Instructions for the task ▸ Identify each line in the listing below that contains the string "kern" and copy those lines out.

-- start of Records shown --

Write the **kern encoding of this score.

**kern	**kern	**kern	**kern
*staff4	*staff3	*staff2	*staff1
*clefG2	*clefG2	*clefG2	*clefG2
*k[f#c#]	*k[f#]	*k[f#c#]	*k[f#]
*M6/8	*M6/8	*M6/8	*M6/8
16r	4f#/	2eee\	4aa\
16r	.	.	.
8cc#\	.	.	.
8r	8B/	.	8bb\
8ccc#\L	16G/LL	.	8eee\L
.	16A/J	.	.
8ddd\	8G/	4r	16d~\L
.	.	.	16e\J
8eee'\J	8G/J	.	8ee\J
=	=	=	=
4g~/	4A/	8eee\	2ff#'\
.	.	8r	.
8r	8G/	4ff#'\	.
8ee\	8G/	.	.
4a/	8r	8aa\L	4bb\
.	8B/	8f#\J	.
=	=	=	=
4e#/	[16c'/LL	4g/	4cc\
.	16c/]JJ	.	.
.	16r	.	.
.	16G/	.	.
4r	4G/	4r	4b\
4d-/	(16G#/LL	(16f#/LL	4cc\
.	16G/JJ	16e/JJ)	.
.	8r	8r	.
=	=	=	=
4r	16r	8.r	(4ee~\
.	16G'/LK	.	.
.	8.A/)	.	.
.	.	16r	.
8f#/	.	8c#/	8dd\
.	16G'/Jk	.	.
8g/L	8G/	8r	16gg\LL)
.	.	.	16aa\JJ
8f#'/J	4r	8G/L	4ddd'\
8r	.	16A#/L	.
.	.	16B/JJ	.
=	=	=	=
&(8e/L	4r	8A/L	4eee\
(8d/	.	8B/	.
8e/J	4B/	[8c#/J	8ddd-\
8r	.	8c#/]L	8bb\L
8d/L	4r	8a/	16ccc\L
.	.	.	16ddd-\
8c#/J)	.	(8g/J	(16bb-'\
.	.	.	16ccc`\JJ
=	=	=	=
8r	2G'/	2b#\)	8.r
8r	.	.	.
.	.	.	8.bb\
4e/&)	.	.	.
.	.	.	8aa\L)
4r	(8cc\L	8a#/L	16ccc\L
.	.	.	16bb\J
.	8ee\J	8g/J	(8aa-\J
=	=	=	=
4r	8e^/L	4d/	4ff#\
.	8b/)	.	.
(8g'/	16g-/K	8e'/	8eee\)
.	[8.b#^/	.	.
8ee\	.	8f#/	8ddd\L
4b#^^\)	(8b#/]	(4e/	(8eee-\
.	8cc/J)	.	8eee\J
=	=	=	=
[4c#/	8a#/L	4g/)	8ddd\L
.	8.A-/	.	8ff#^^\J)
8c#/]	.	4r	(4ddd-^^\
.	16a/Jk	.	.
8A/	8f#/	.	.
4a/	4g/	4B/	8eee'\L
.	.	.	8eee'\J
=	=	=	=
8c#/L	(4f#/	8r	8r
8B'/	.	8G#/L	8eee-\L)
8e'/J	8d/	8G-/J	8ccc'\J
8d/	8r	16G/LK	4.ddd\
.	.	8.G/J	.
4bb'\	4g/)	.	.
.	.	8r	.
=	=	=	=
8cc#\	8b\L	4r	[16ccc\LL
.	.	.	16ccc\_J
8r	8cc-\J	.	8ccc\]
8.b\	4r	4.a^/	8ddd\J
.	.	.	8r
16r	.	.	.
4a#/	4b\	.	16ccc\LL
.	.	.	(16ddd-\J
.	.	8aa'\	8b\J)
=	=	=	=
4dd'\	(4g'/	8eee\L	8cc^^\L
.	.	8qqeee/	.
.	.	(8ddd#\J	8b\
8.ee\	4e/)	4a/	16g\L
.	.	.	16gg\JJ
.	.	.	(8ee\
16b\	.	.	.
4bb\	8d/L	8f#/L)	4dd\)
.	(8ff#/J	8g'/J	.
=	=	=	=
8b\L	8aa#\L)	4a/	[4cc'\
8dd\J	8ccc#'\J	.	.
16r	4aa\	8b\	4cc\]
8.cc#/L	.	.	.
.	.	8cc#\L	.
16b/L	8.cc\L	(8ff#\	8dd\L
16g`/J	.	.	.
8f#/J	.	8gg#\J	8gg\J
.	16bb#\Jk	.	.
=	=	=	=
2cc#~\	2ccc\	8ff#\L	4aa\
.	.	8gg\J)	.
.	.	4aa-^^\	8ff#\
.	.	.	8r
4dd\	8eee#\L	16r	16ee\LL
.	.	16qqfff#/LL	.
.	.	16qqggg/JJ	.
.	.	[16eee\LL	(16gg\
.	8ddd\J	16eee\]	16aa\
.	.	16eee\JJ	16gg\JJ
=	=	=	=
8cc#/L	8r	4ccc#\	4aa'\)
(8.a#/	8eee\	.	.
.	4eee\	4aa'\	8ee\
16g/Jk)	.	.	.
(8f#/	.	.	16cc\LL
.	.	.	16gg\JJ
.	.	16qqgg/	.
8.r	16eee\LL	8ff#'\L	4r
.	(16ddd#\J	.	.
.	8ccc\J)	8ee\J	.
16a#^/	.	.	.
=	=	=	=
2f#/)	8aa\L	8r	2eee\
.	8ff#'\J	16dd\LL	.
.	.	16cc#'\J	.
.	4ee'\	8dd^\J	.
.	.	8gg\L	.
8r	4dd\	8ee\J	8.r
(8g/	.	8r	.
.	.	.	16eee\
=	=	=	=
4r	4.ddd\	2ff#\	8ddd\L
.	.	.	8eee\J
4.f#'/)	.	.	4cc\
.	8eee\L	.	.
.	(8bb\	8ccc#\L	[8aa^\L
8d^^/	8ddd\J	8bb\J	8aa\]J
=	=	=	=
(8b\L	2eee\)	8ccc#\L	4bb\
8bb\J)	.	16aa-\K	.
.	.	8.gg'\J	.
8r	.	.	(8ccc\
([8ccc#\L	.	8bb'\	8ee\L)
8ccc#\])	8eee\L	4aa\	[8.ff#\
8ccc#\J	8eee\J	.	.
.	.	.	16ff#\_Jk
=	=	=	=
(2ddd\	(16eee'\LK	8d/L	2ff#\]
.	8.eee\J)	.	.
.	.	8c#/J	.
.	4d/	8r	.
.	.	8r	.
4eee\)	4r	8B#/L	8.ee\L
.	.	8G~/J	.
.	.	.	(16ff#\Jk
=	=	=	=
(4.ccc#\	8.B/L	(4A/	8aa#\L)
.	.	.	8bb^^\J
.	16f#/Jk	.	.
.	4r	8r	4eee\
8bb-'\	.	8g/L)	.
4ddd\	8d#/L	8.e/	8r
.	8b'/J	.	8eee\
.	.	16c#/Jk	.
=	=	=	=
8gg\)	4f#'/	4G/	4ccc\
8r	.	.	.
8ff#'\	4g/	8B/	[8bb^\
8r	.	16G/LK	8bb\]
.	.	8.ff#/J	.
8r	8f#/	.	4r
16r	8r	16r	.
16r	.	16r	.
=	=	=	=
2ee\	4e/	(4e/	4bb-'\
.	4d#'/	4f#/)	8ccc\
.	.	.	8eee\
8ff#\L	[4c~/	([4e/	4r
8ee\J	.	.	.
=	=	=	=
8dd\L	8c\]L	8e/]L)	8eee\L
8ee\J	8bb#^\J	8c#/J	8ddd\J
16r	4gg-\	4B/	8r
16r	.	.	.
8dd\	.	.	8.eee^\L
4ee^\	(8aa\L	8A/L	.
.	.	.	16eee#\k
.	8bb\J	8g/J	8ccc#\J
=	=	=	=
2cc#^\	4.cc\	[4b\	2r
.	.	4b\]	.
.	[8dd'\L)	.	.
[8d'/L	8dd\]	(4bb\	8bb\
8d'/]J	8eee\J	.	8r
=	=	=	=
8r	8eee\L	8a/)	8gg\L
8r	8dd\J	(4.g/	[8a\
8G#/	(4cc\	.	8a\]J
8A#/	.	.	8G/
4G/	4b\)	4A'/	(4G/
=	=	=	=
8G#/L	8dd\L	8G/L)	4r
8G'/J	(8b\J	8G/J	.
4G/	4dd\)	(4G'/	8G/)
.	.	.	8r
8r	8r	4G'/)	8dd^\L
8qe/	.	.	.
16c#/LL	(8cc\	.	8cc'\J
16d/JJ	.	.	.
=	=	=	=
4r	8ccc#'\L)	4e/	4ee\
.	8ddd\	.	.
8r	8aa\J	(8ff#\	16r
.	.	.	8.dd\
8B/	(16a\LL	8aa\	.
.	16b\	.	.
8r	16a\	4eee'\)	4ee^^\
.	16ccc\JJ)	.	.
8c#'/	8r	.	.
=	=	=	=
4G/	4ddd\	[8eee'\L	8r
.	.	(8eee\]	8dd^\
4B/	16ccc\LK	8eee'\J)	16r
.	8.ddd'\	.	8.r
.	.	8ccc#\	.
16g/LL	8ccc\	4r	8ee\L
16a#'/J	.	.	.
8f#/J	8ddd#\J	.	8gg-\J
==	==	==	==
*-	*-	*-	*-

-- end of Records shown --

Exercise solution ▸
Write the **kern encoding of this score.
**kern	**kern	**kern	**kern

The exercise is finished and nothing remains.